#### What the task requires
Every line below must be reproduced exactly; no pictures are to be included.

Content revision data

━━━

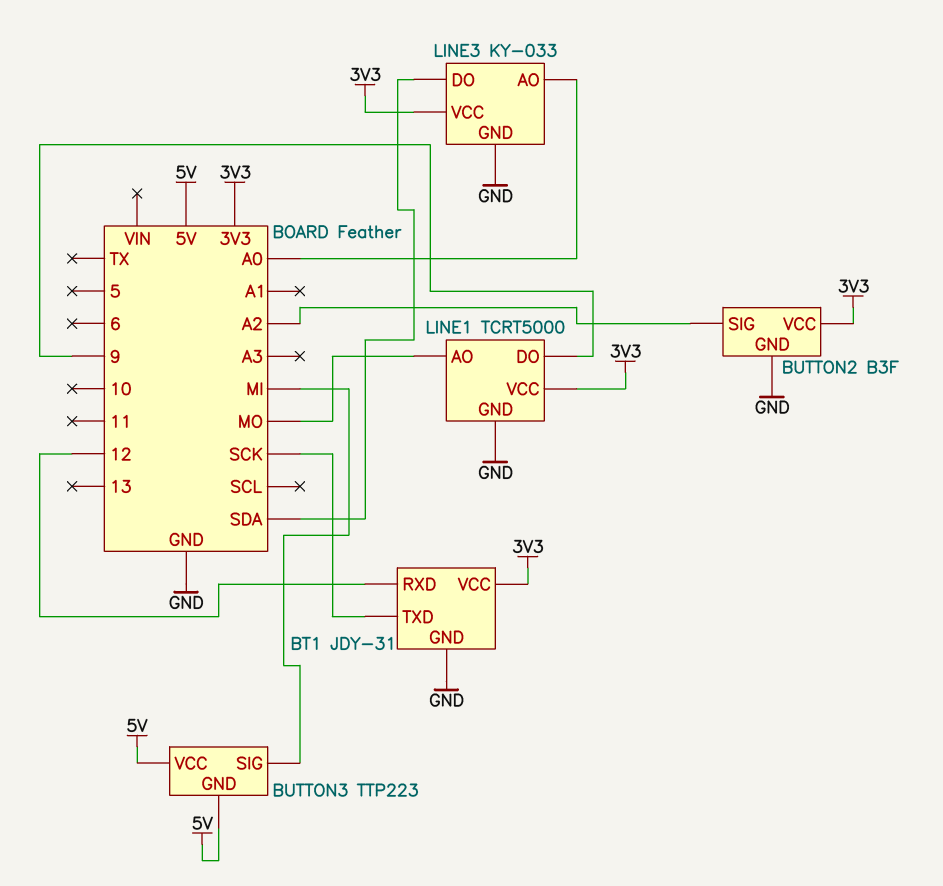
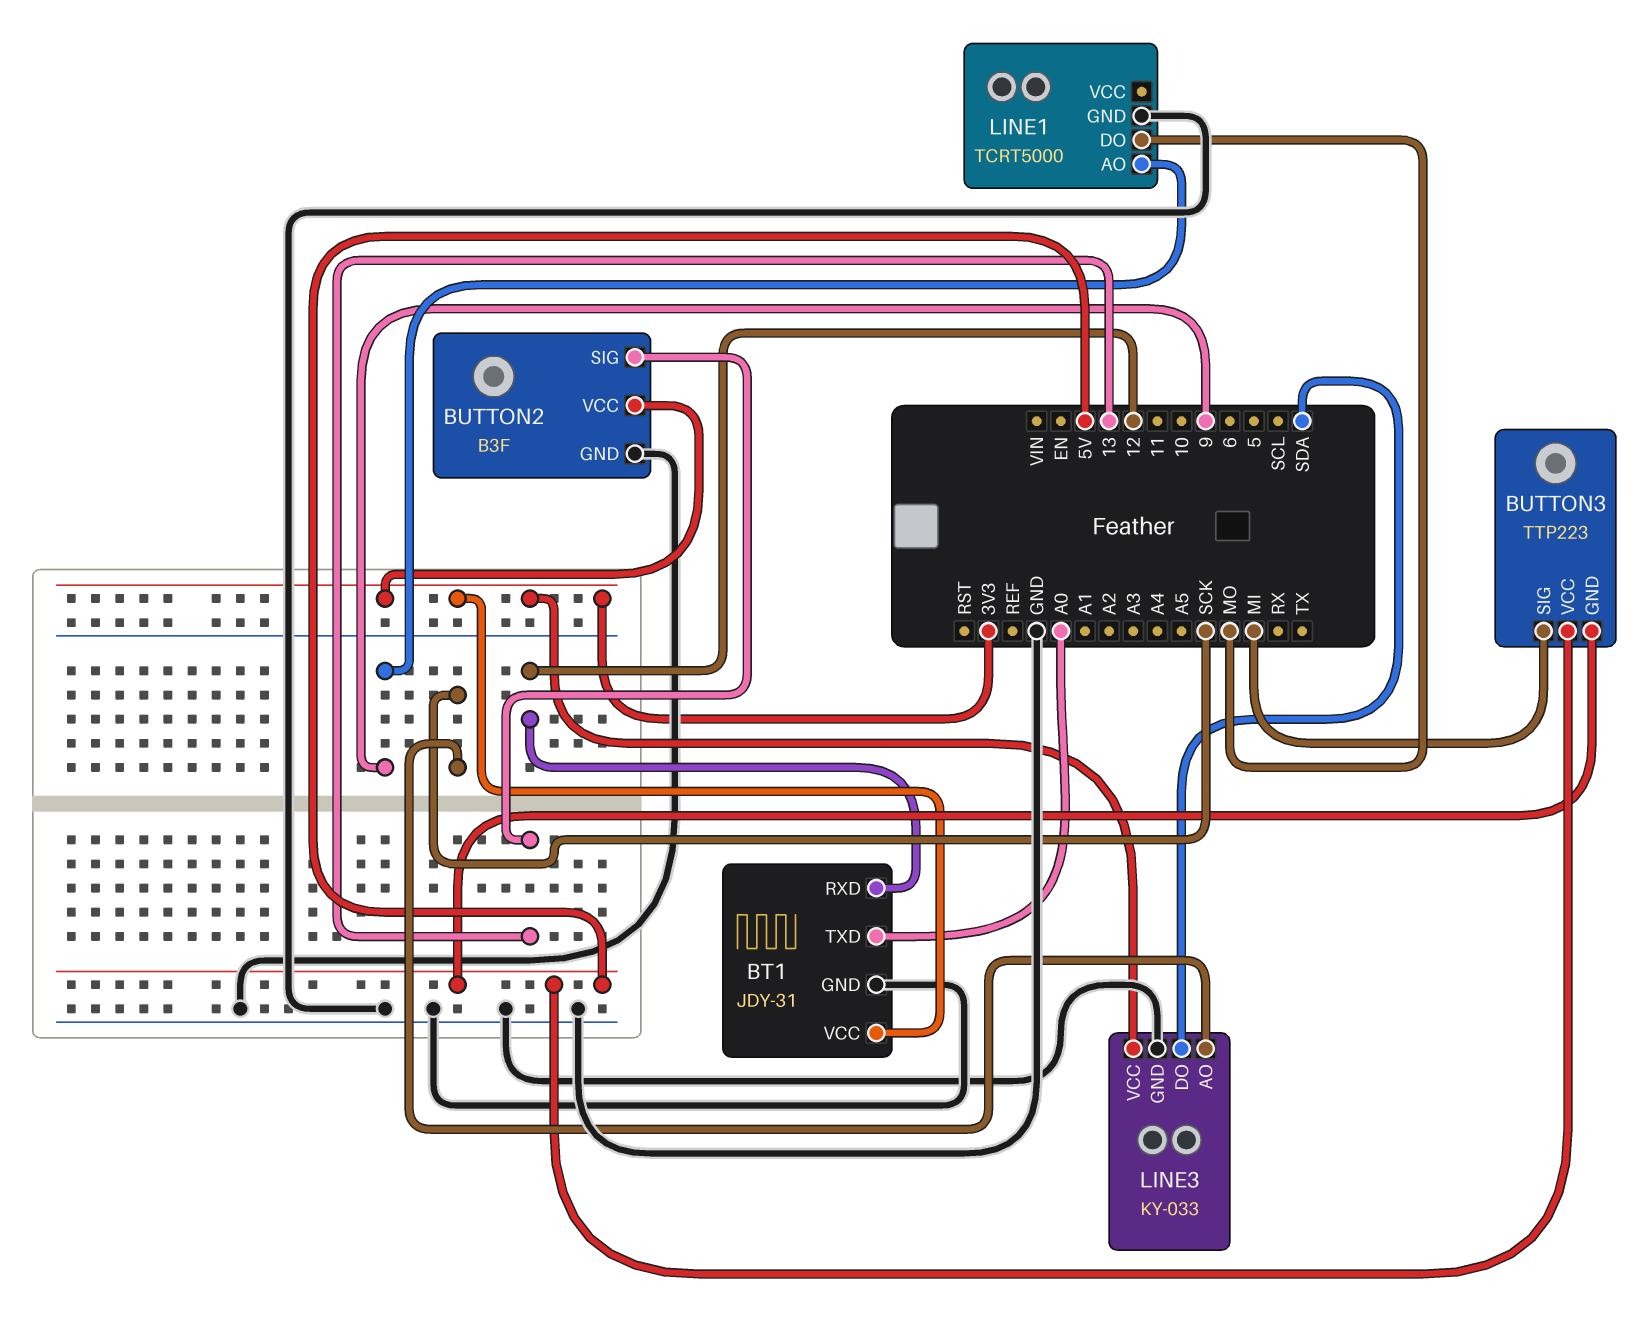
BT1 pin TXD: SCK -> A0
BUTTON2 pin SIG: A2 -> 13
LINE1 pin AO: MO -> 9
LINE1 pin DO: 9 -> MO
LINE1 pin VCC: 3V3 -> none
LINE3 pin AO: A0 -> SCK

━━━

#### Output of the exercise
BT1 pin TXD: SCK -> A0
BUTTON2 pin SIG: A2 -> 13
LINE1 pin AO: MO -> 9
LINE1 pin DO: 9 -> MO
LINE1 pin VCC: 3V3 -> none
LINE3 pin AO: A0 -> SCK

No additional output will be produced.